[Difference listings]
□ □ □ □ □
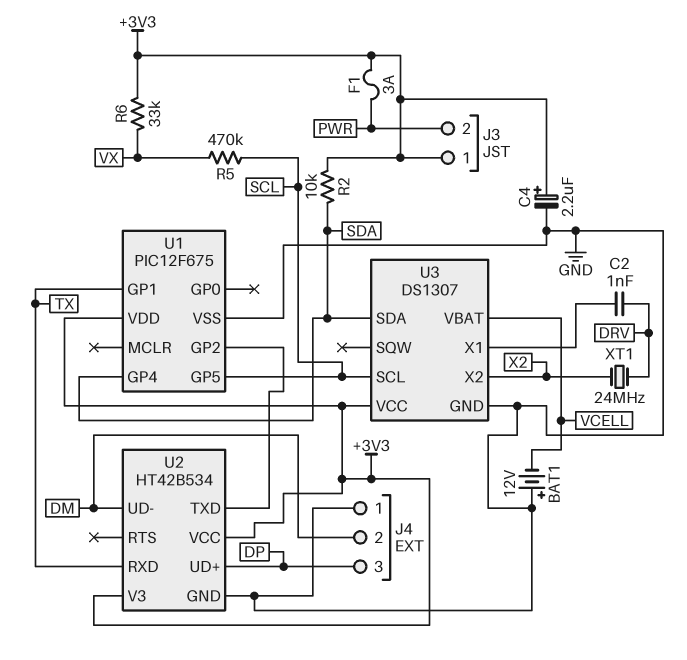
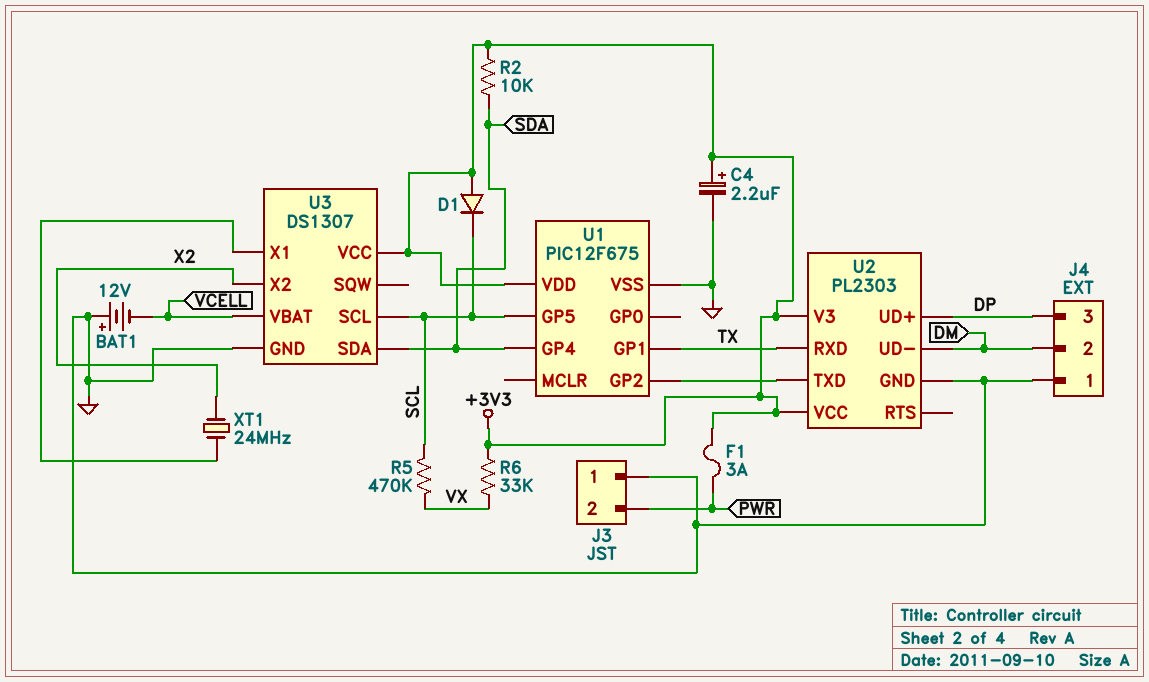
C2: 1nF (DRV, U3/X1) -> none
D1: none -> diode (A +3V3, K SCL)
J3 pin 1: +3V3 -> GND
U2: HT42B534 -> PL2303
XT1: 24MHz (DRV, X2) -> 24MHz (U3/X1, X2)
□ □ □ □ □
▸ **ACTIVITY**
Look for the word "none". Copy out every line of the data that has it.

▸ **EXERCISE OUTPUT**
C2: 1nF (DRV, U3/X1) -> none
D1: none -> diode (A +3V3, K SCL)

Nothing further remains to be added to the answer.